### TASK STATEMENT:
Look for the line that contains "missing: campana/marrón (no."; output that line and every line after it exactly, through the final line of the material below, and nothing else.

### INPUT FOR THIS TASK:
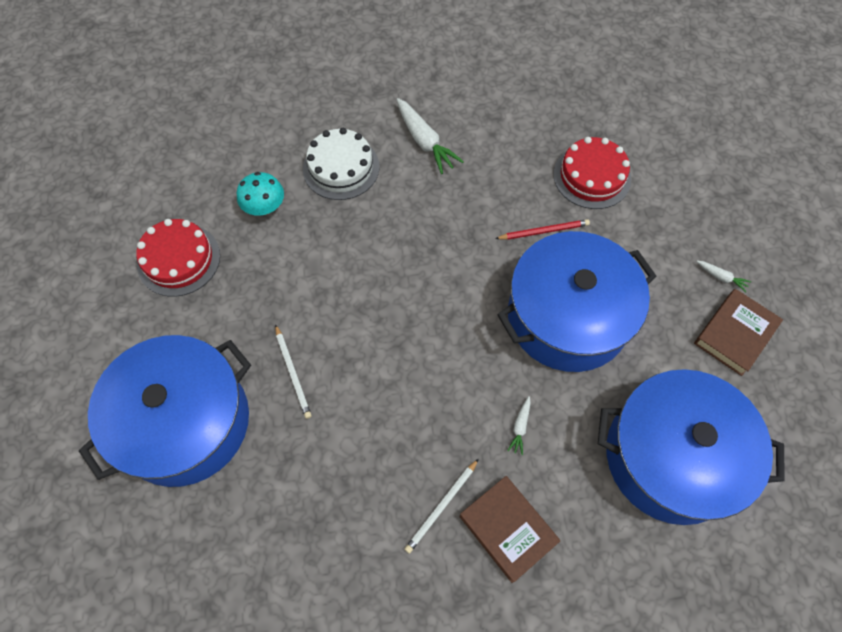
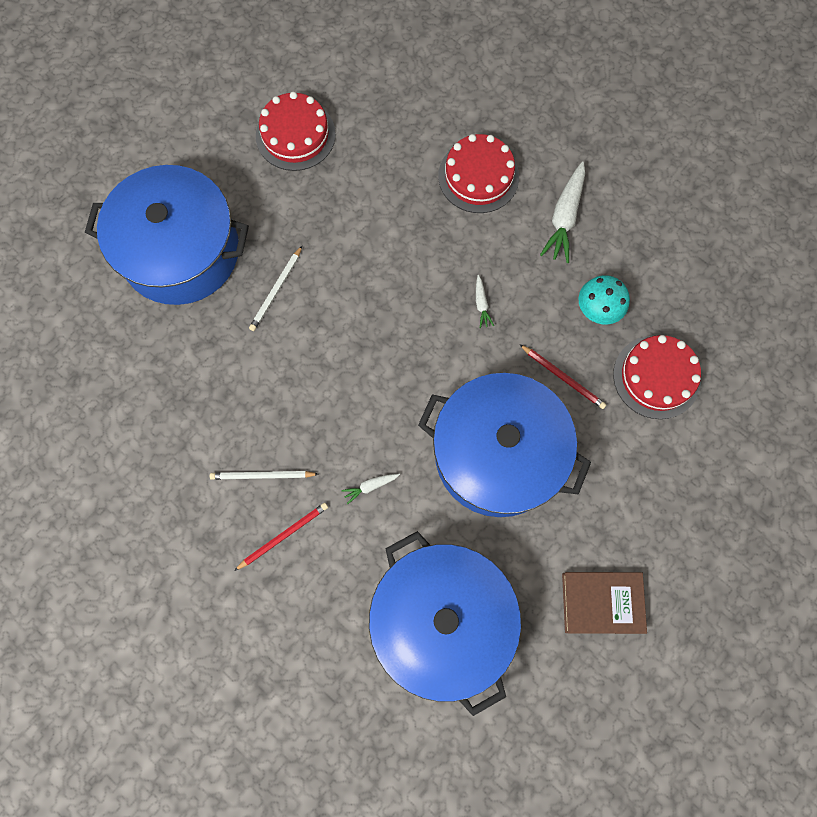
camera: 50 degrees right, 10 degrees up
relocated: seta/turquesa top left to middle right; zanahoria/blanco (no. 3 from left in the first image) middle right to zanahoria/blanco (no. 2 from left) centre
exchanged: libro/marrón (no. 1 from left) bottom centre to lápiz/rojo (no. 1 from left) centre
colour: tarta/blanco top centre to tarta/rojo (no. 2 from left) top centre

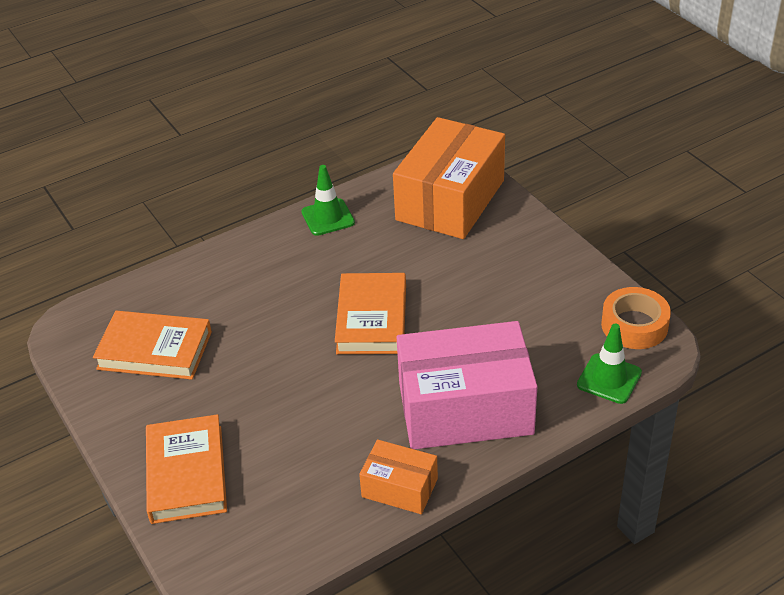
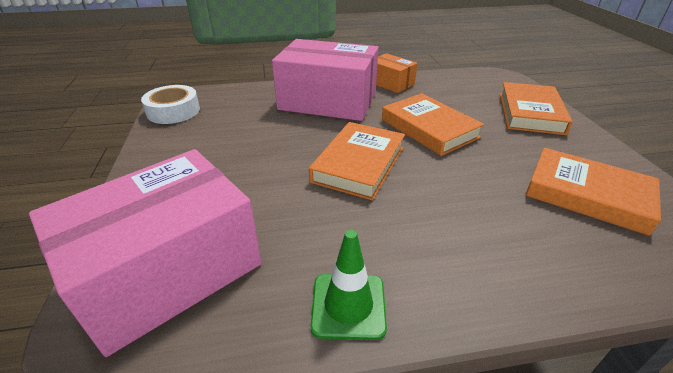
camera: 160 degrees left, 5 degrees down
missing: cono de tráfico/verde (no. 2 from left) middle right
appeared: libro/naranja (no. 2 from left) top centre
colour: caja/naranja (no. 2 from left) top centre to caja/rosa (no. 1 from left) bottom left; cinta adhesiva/naranja middle right to cinta adhesiva/blanco top left

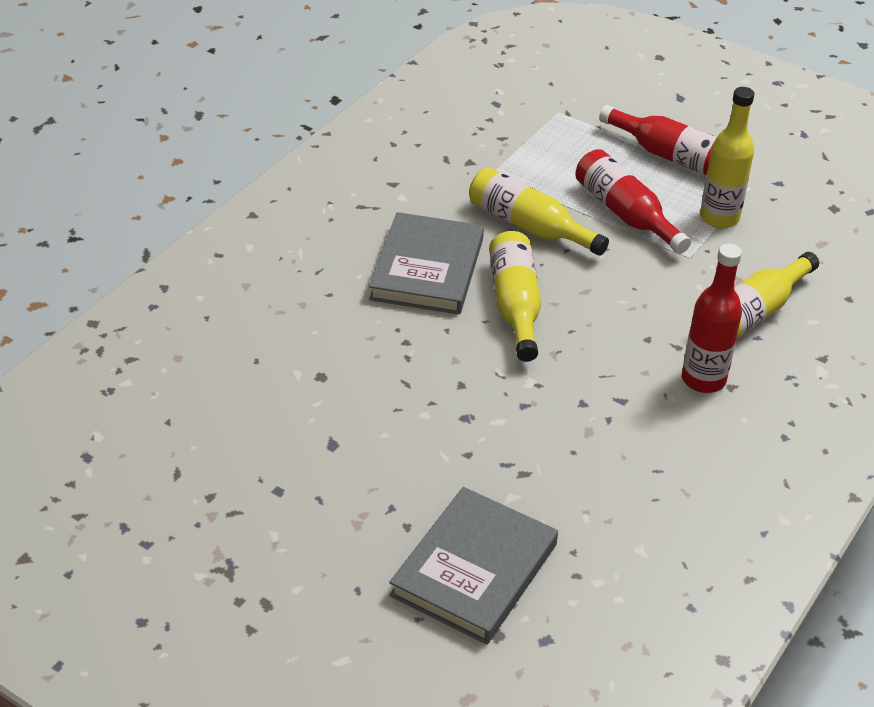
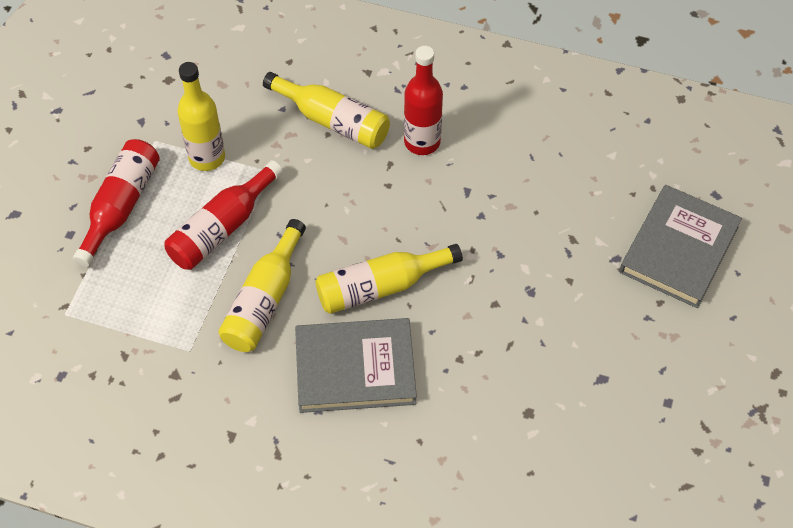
camera: 105 degrees left, 15 degrees up
spun: libro/gris (no. 2 from left) bottom centre = middle right 75 degrees counterclockwise

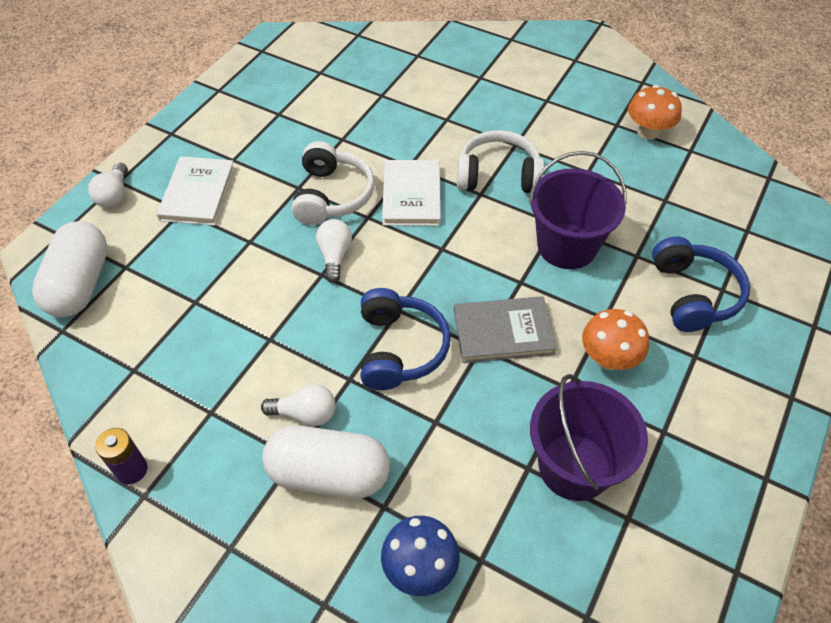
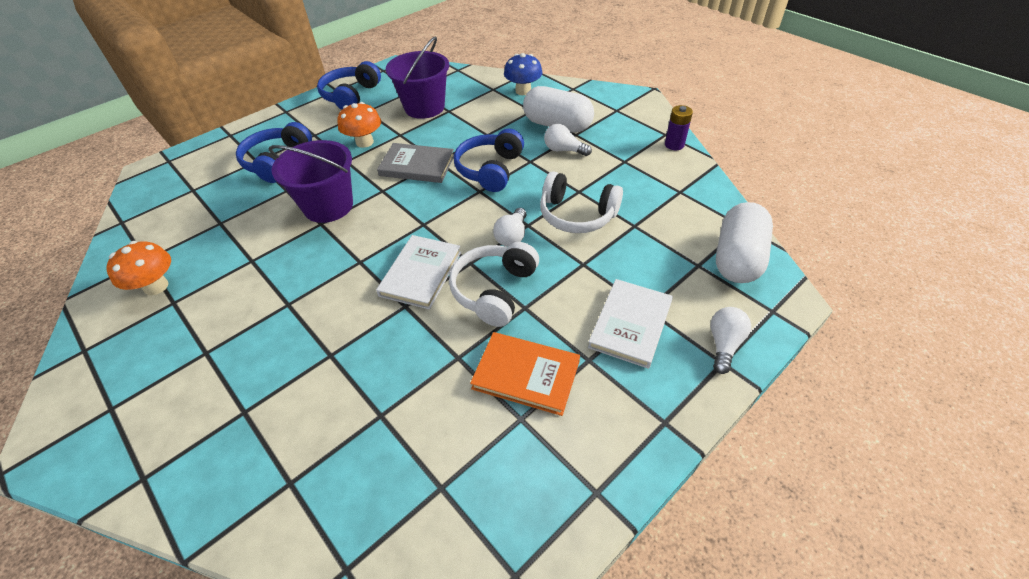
camera: 160 degrees left, 5 degrees down
appeared: auriculares/azul (no. 2 from left) top centre; libro/naranja centre
relocated: auriculares/blanco (no. 2 from left) top centre to centre

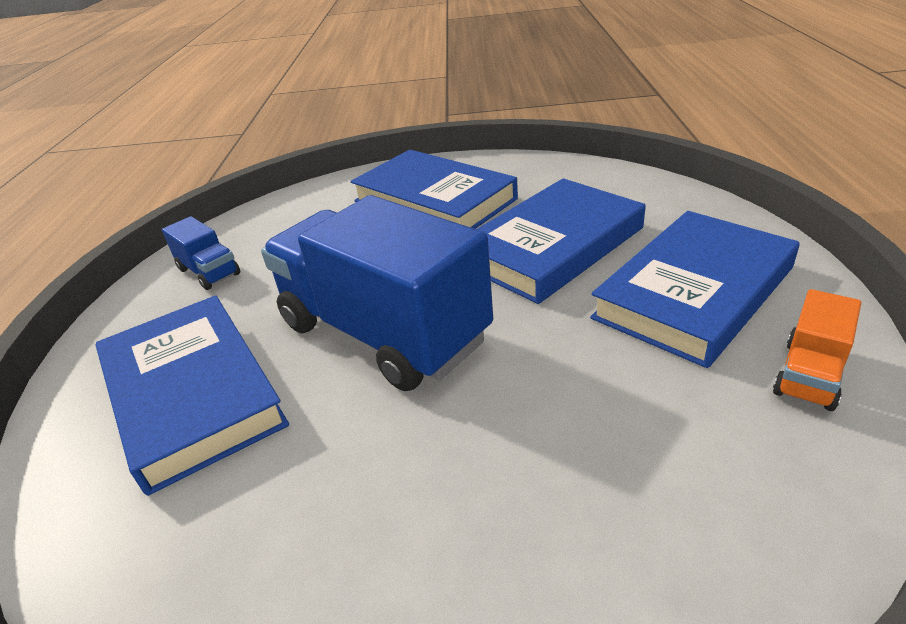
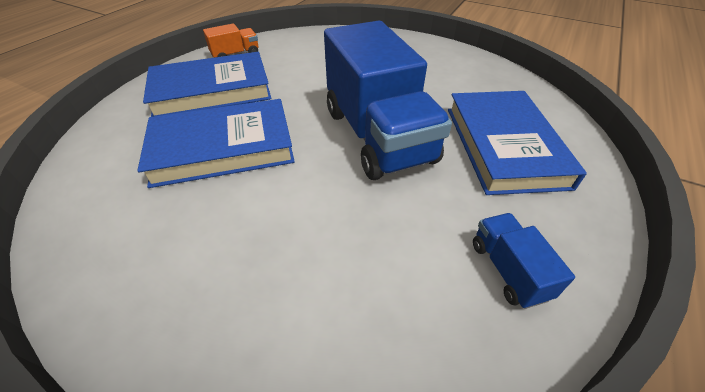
camera: 155 degrees left, 10 degrees up
missing: libro/azul (no. 2 from left) top centre

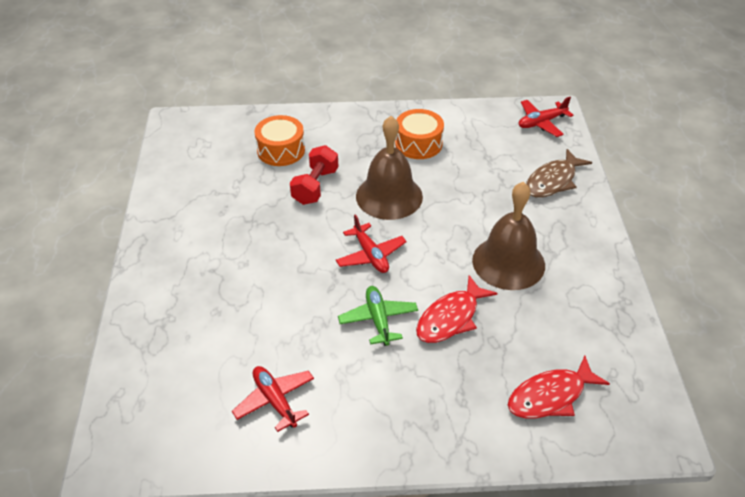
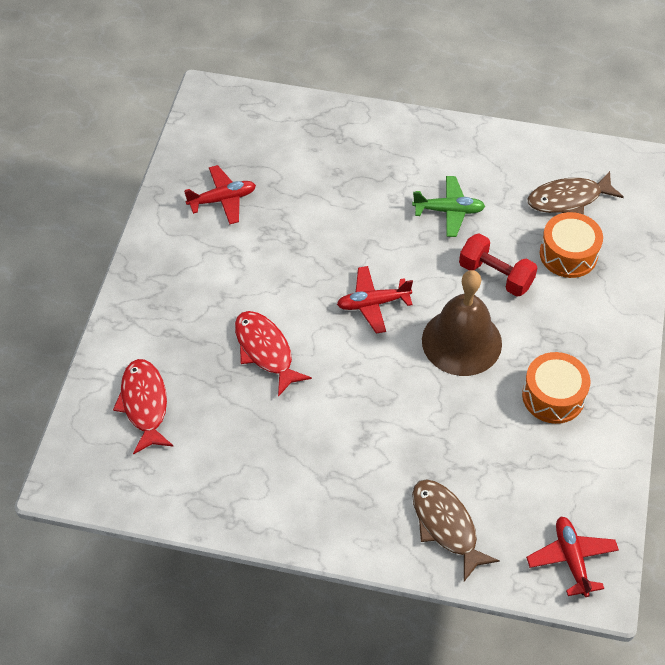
camera: 105 degrees right, 10 degrees up
missing: campana/marrón (no. 2 from left) middle right
appeared: pez/marrón (no. 2 from left) top right
relocated: avión/verde centre to top right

### ANSWER BELOW:
missing: campana/marrón (no. 2 from left) middle right
appeared: pez/marrón (no. 2 from left) top right
relocated: avión/verde centre to top right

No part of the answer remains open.